=== Your objective ===
Return, word for word, the lines of the listing below from the one with "(169, 512) = (588, 746): black" through the one with "(338, 307) = (608, 424): turquoise", and no other lines.

----------

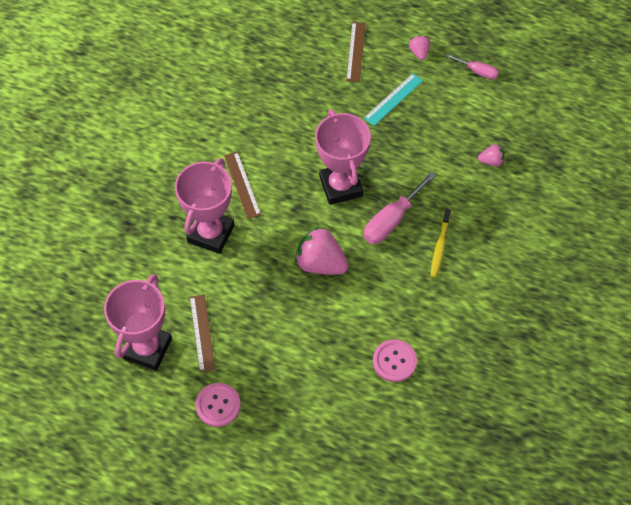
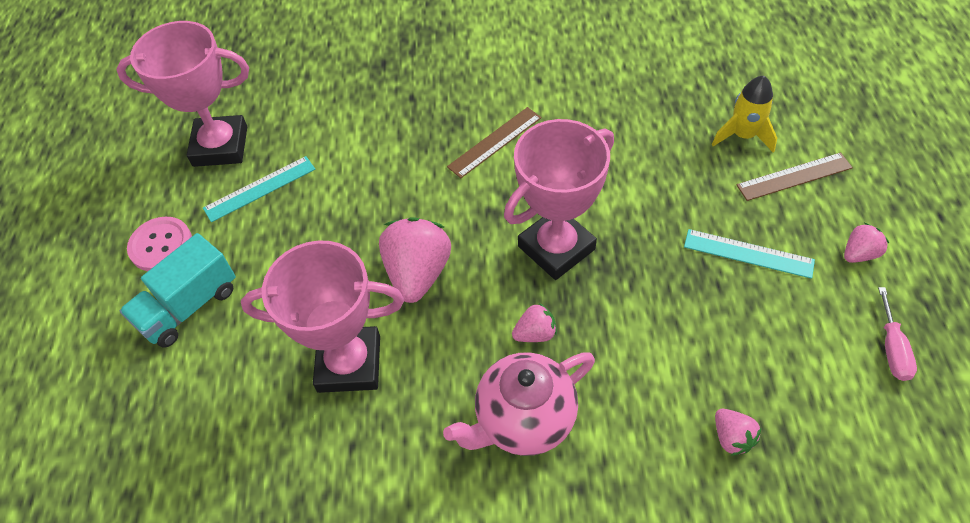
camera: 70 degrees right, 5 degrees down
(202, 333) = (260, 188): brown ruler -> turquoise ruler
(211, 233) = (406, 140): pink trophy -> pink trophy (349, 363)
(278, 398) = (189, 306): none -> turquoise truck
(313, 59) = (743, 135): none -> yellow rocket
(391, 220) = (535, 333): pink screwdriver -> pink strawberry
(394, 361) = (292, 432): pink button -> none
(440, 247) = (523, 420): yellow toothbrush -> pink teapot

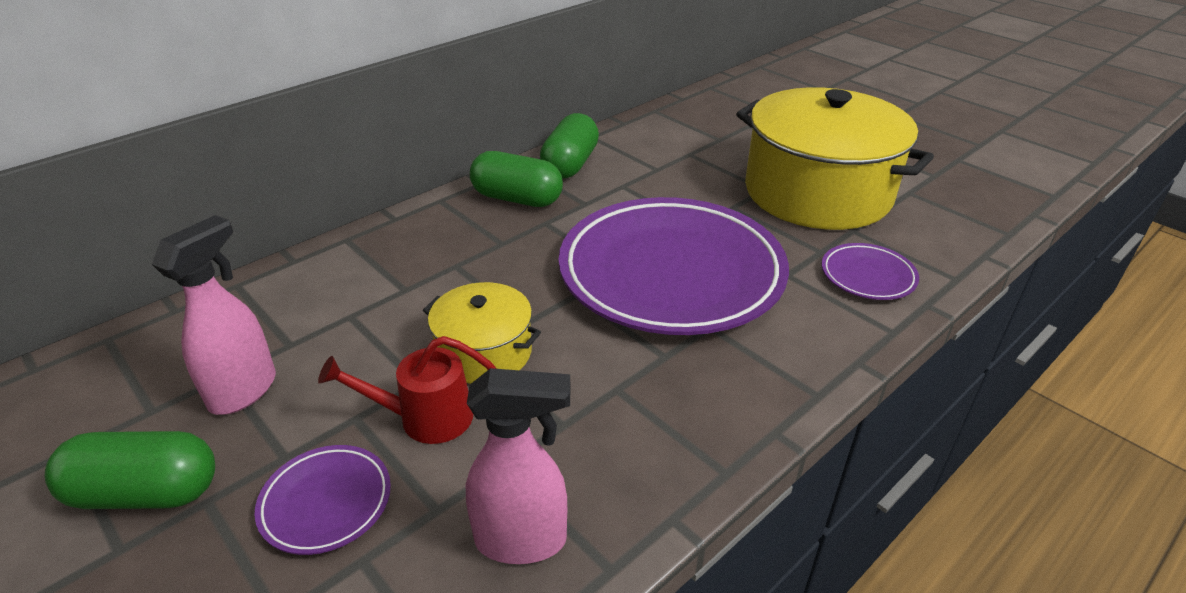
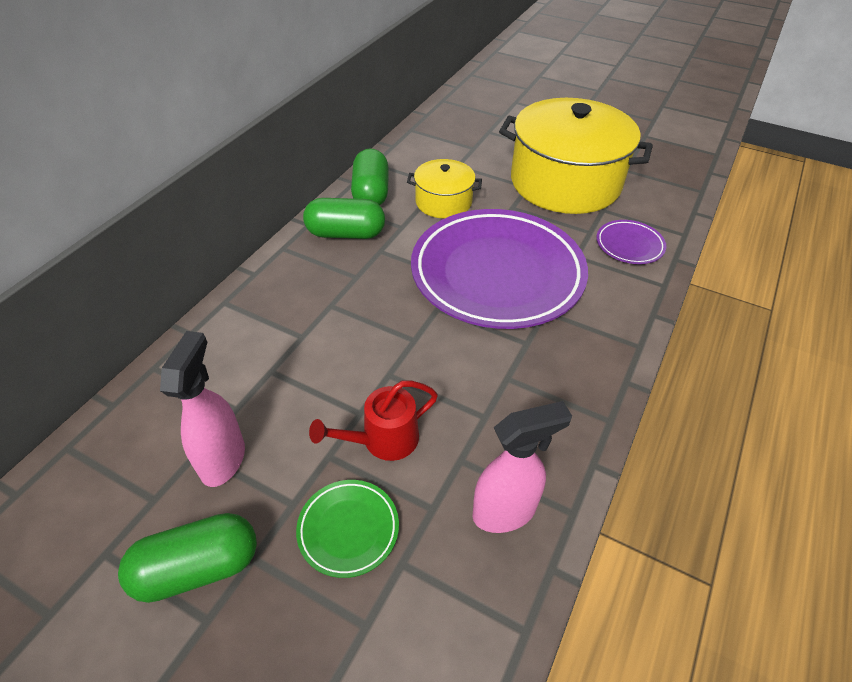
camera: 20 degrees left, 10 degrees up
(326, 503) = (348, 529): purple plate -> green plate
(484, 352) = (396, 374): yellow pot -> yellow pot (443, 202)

----------

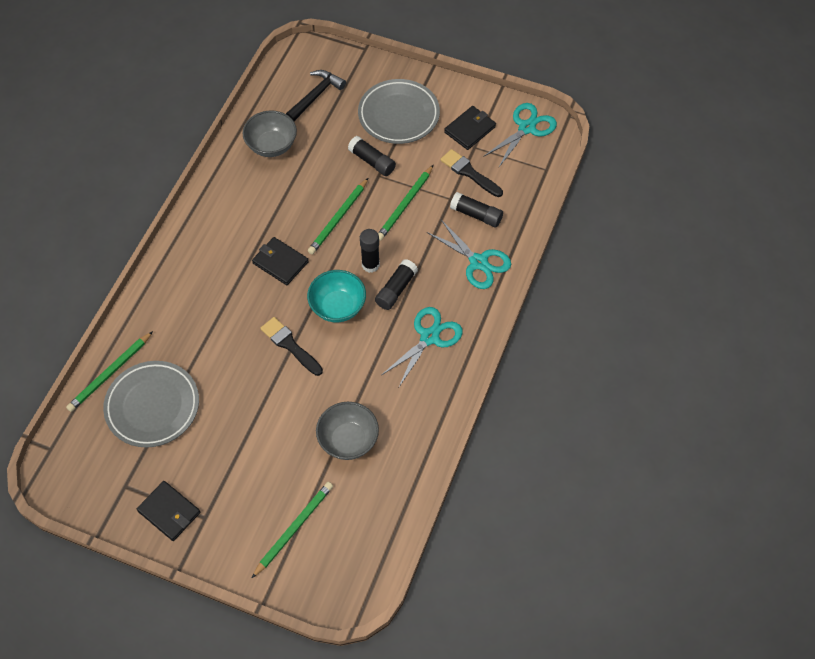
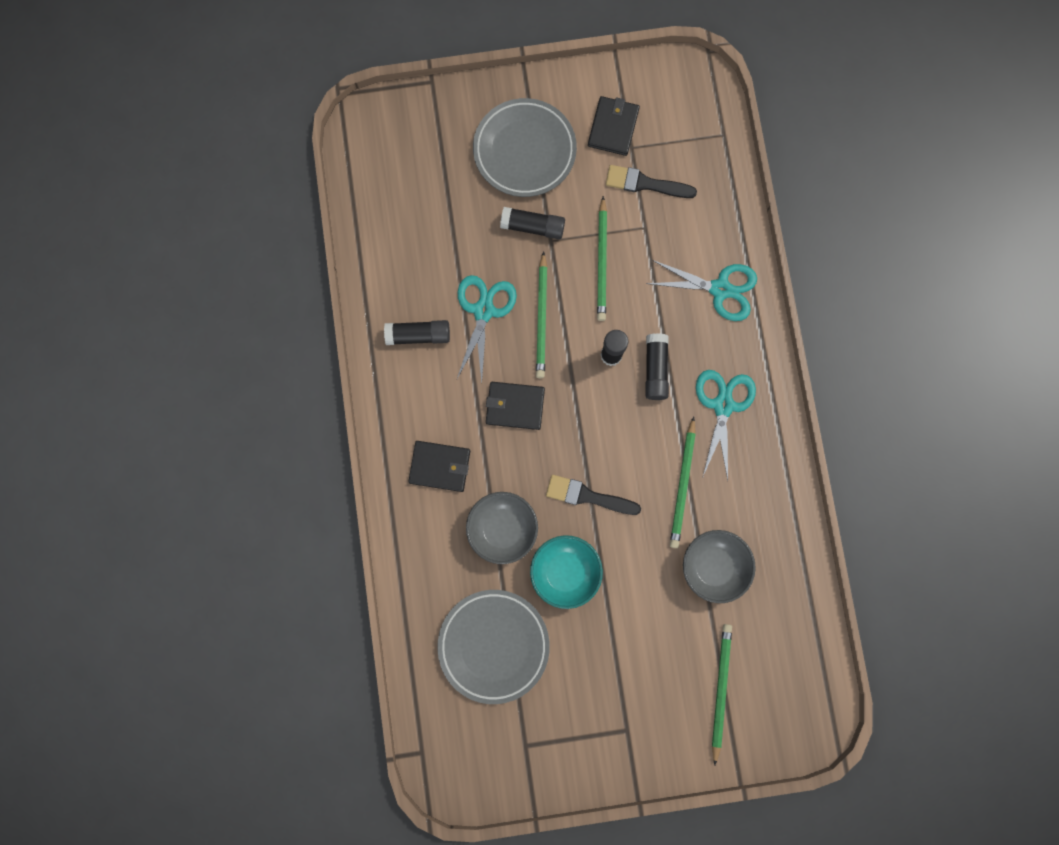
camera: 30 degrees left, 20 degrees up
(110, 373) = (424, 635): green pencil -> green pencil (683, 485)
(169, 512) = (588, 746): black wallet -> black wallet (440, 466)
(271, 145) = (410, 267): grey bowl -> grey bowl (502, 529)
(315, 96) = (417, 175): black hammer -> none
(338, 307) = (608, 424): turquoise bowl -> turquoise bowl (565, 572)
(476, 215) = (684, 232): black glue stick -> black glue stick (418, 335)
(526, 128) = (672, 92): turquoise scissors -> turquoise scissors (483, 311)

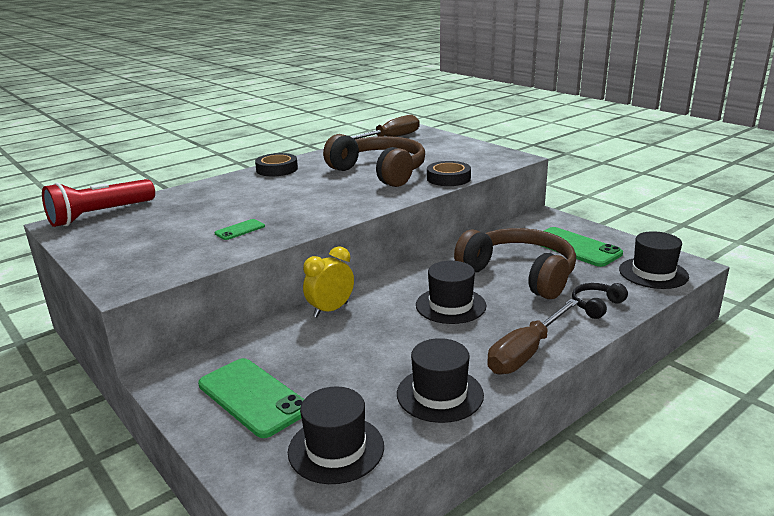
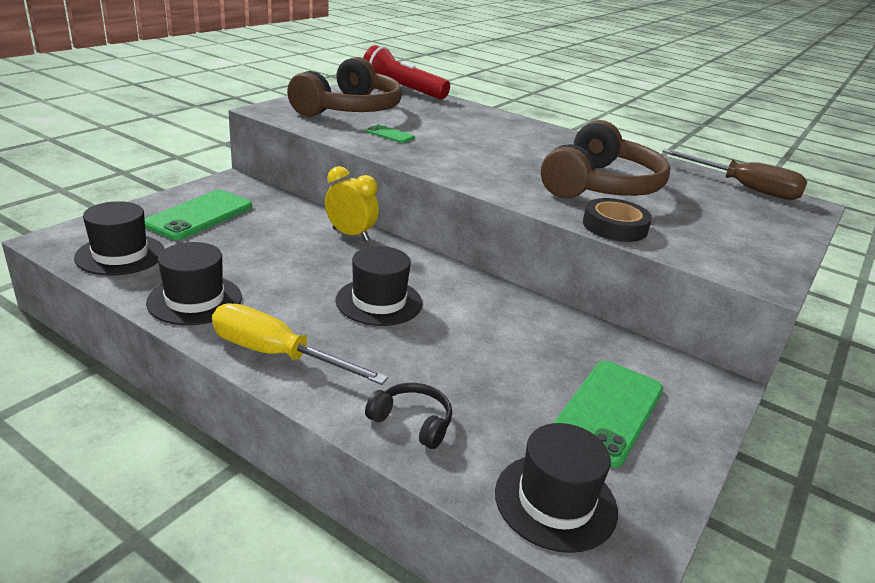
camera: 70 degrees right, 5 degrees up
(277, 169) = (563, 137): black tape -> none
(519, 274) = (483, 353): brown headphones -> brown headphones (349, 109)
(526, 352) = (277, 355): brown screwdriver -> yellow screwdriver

----------

=== Exercise response ===
(169, 512) = (588, 746): black wallet -> black wallet (440, 466)
(271, 145) = (410, 267): grey bowl -> grey bowl (502, 529)
(315, 96) = (417, 175): black hammer -> none
(338, 307) = (608, 424): turquoise bowl -> turquoise bowl (565, 572)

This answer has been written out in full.